## WORK ORDER:
Count every line in the data below that includes "bulb", and give only the result.

## DATA UNDER STUDY:

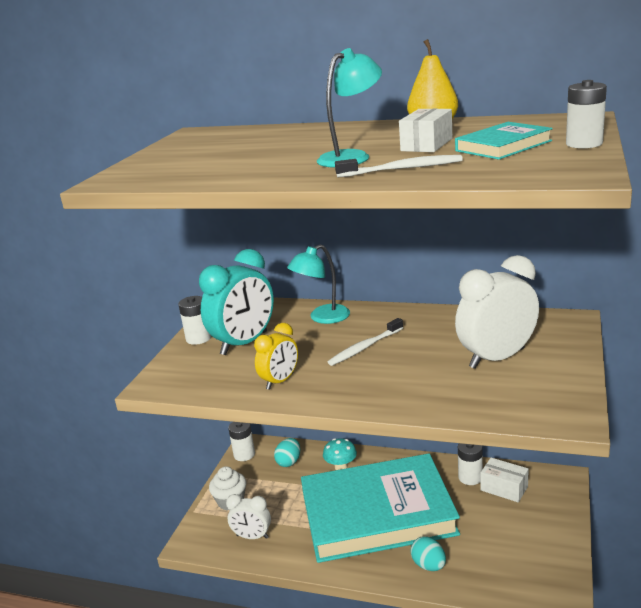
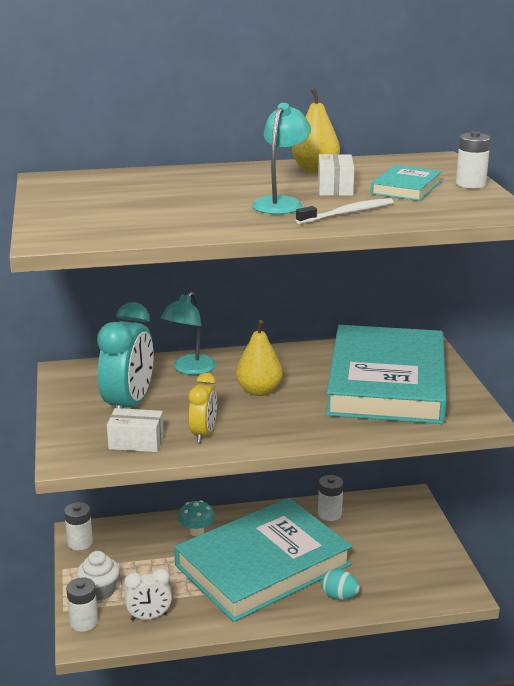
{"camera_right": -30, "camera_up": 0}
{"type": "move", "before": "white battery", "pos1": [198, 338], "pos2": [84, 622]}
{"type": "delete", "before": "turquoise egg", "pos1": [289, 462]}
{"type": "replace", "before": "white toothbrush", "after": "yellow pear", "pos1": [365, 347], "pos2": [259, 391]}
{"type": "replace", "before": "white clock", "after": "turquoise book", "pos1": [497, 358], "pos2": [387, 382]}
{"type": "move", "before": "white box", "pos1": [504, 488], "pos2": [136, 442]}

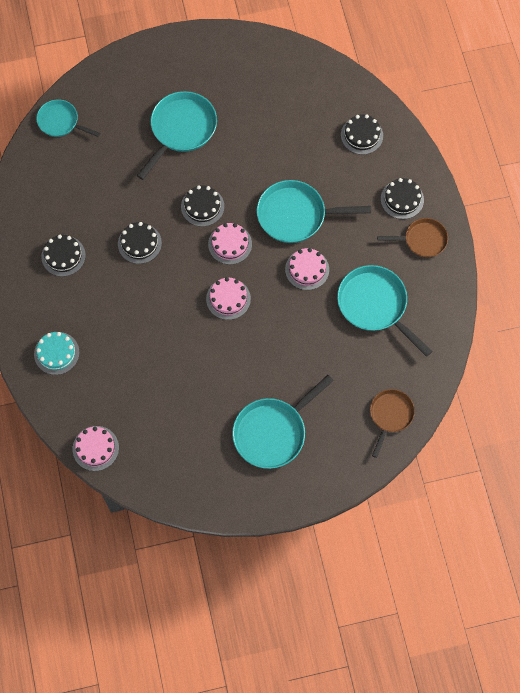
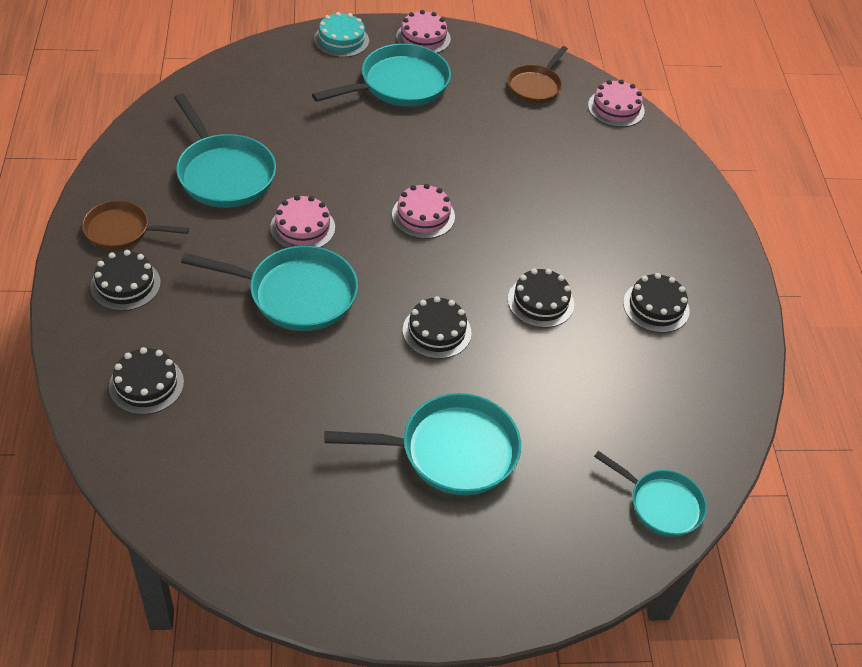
{"camera_right": -175, "camera_up": -20}
{"type": "move", "before": "turquoise cake", "pos1": [56, 353], "pos2": [341, 40]}
{"type": "rotate", "before": "turquoise pan", "pos1": [181, 130], "pos2": [451, 451], "turn": -135}
{"type": "move", "before": "pink cake", "pos1": [230, 244], "pos2": [423, 37]}
{"type": "move", "before": "brown pan", "pos1": [390, 415], "pos2": [535, 86]}

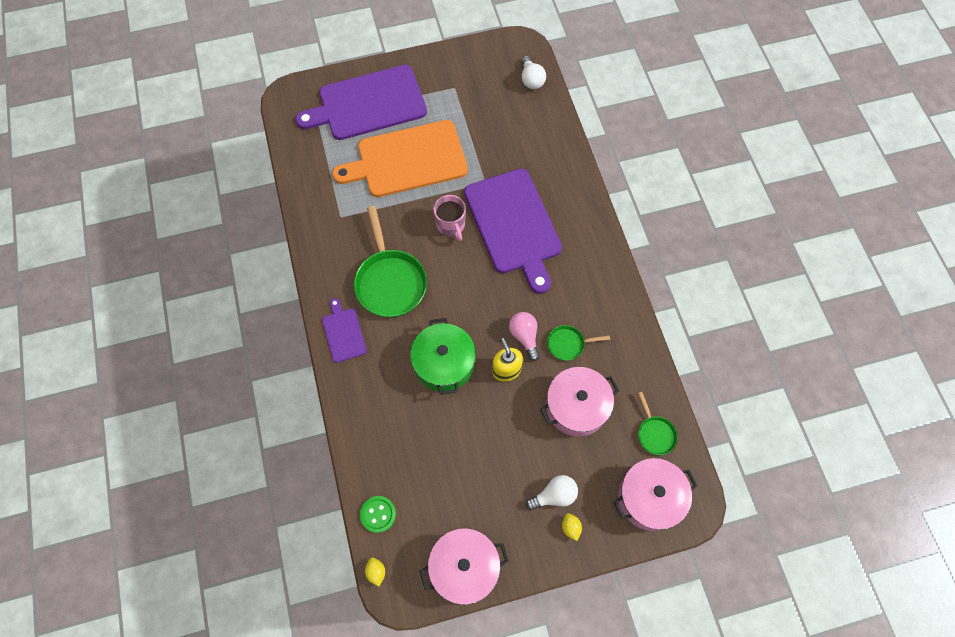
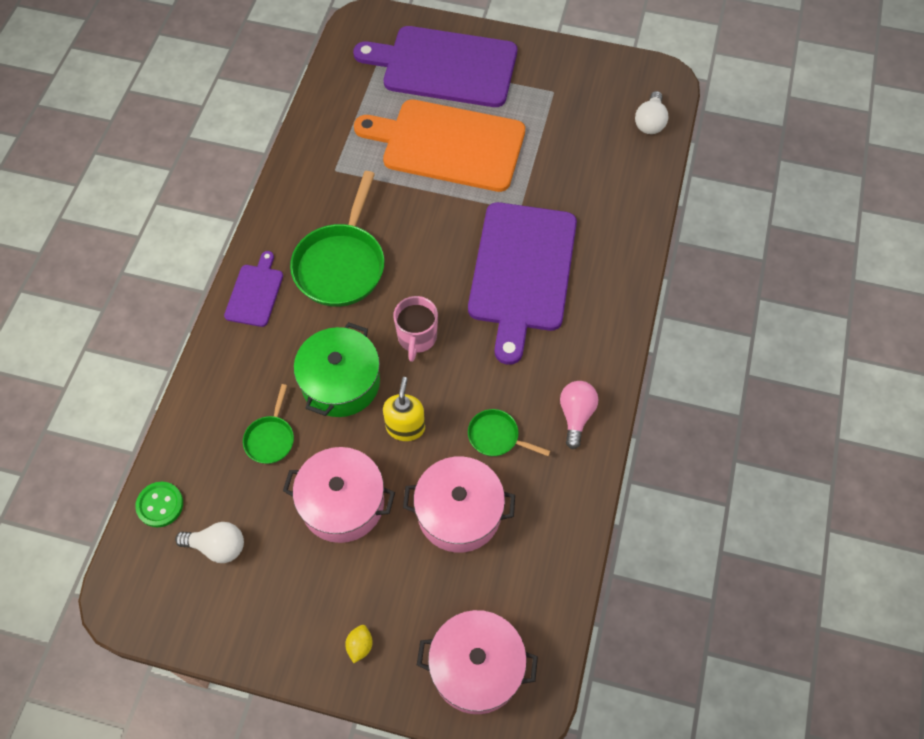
{"camera_right": 30, "camera_up": -5}
{"type": "delete", "before": "yellow lemon", "pos1": [376, 572]}
{"type": "move", "before": "pink pot", "pos1": [464, 567], "pos2": [342, 503]}
{"type": "move", "before": "pink mug", "pos1": [451, 225], "pos2": [417, 337]}
{"type": "move", "before": "pink light bulb", "pos1": [524, 336], "pos2": [576, 415]}
{"type": "move", "before": "white light bulb", "pos1": [554, 495], "pos2": [218, 546]}
{"type": "move", "before": "green pan", "pos1": [654, 433], "pos2": [270, 438]}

## EXERCISE RESPONSE:
2